◆ DESCRIPTION OF THE TASK:
Repeat, word for word, all the data that follows, and exclude the pictures.

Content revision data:
[Start of Attachment]

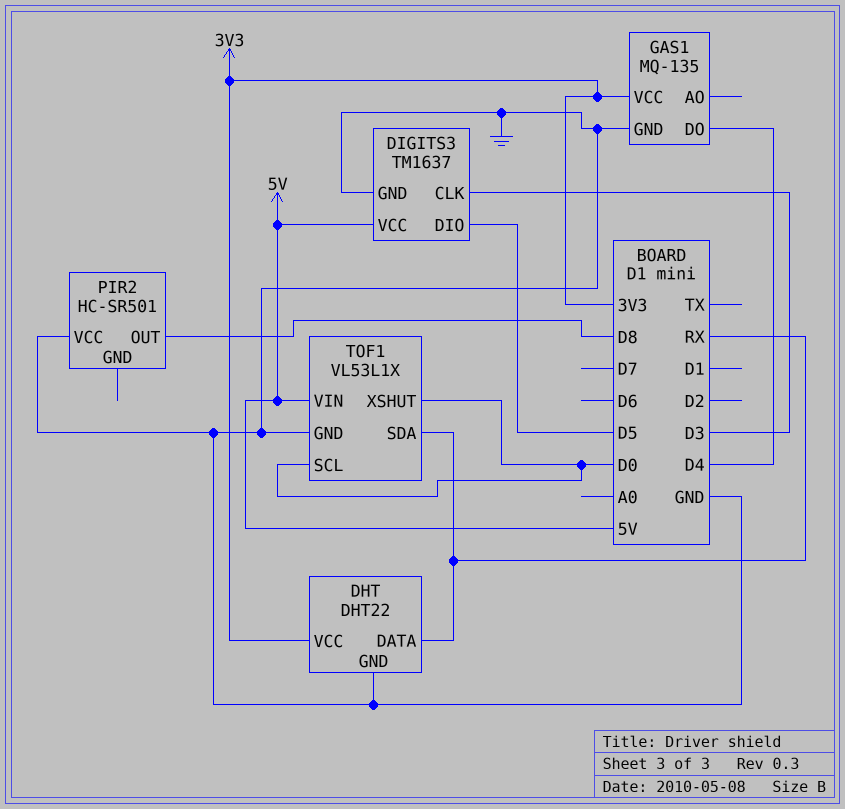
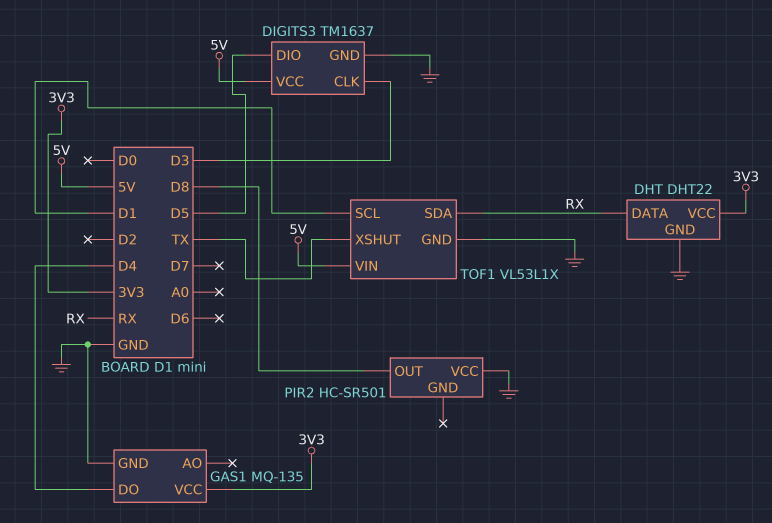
TOF1 pin SCL: D0 -> D1
TOF1 pin XSHUT: D0 -> TX

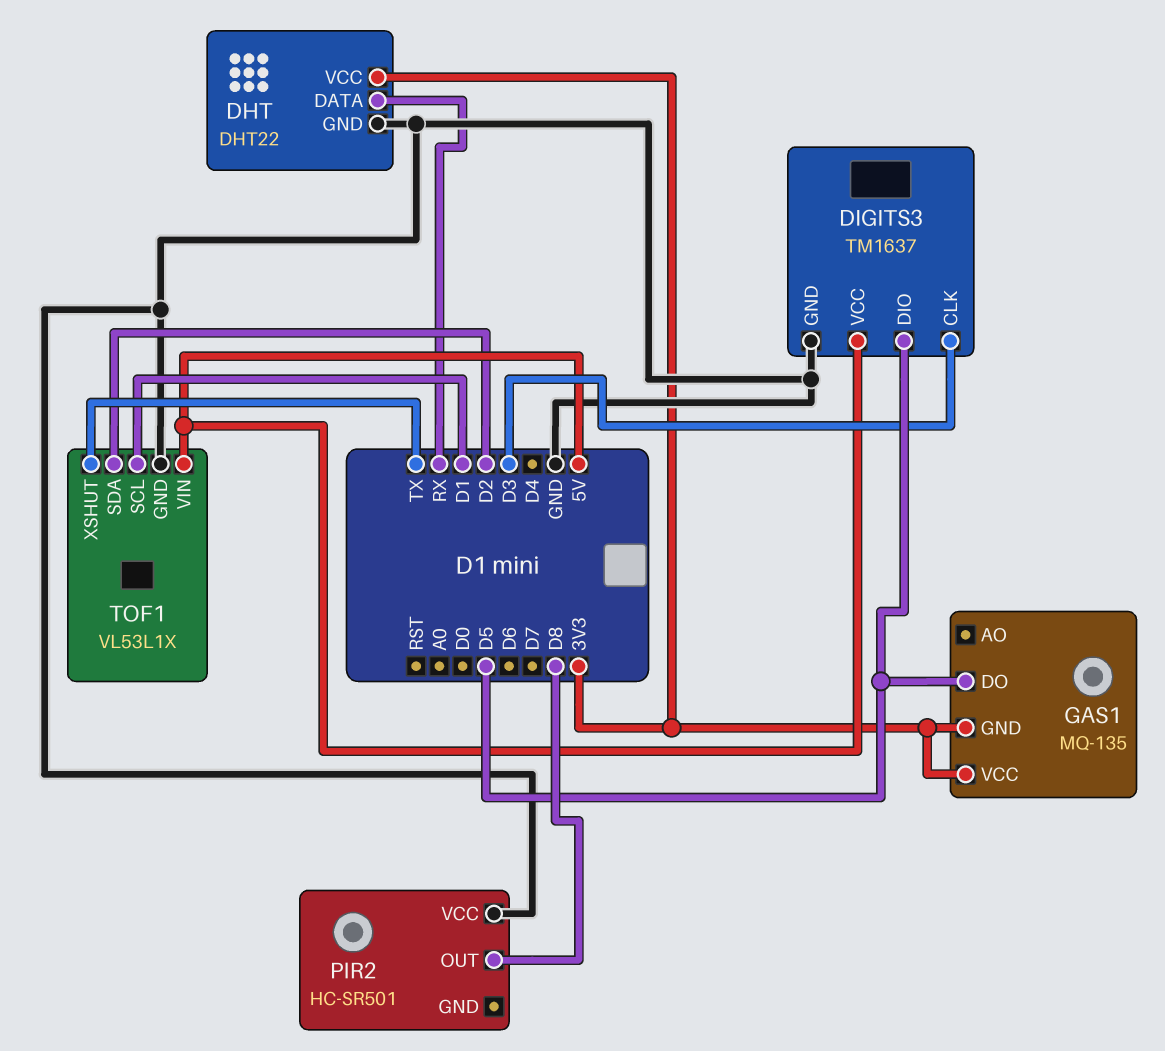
GAS1 pin DO: D4 -> D5
GAS1 pin GND: GND -> 3V3
TOF1 pin SDA: RX -> D2

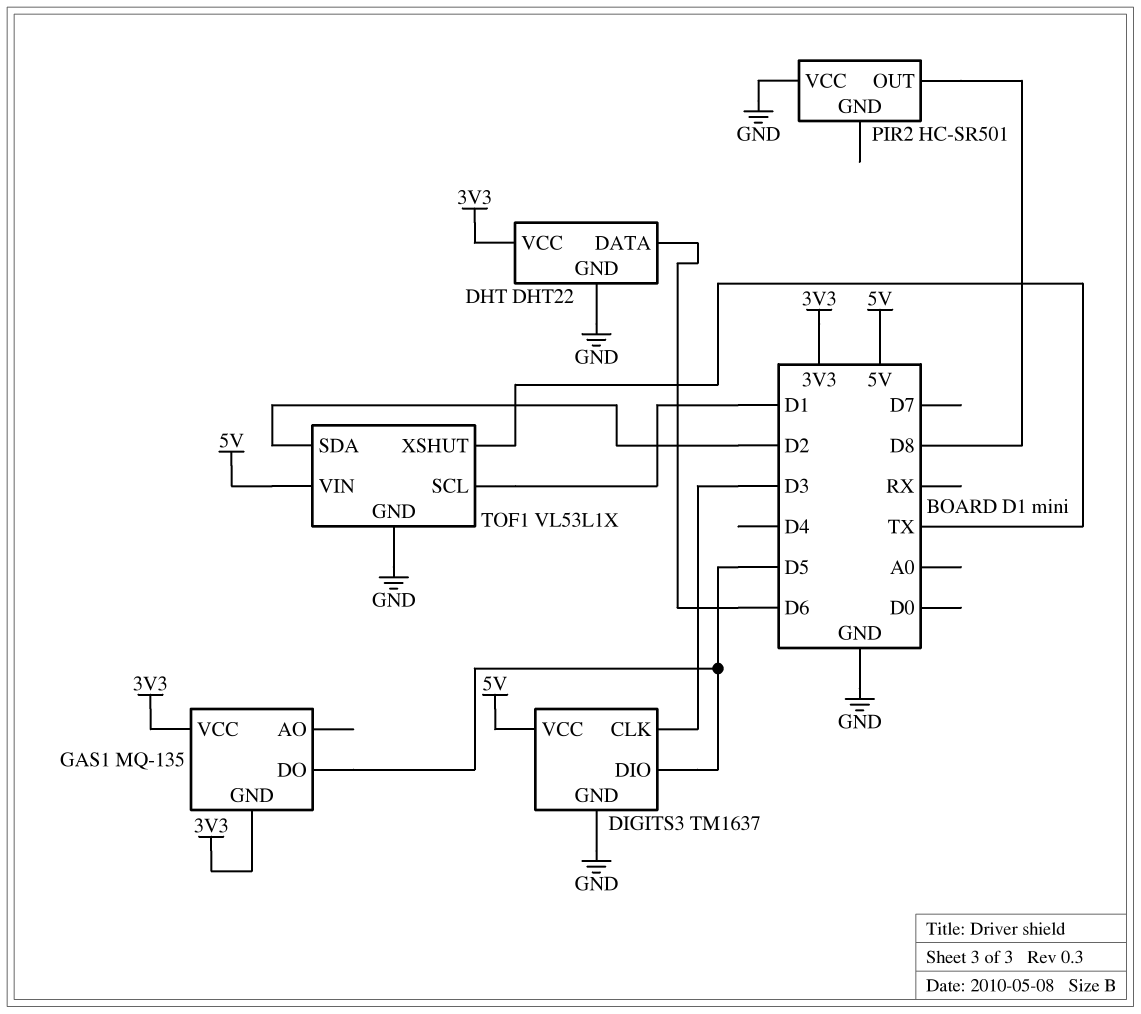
DHT pin DATA: RX -> D6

[End of Attachment]

◆ ANSWER FOR THIS EXERCISE:
TOF1 pin SCL: D0 -> D1
TOF1 pin XSHUT: D0 -> TX

GAS1 pin DO: D4 -> D5
GAS1 pin GND: GND -> 3V3
TOF1 pin SDA: RX -> D2

DHT pin DATA: RX -> D6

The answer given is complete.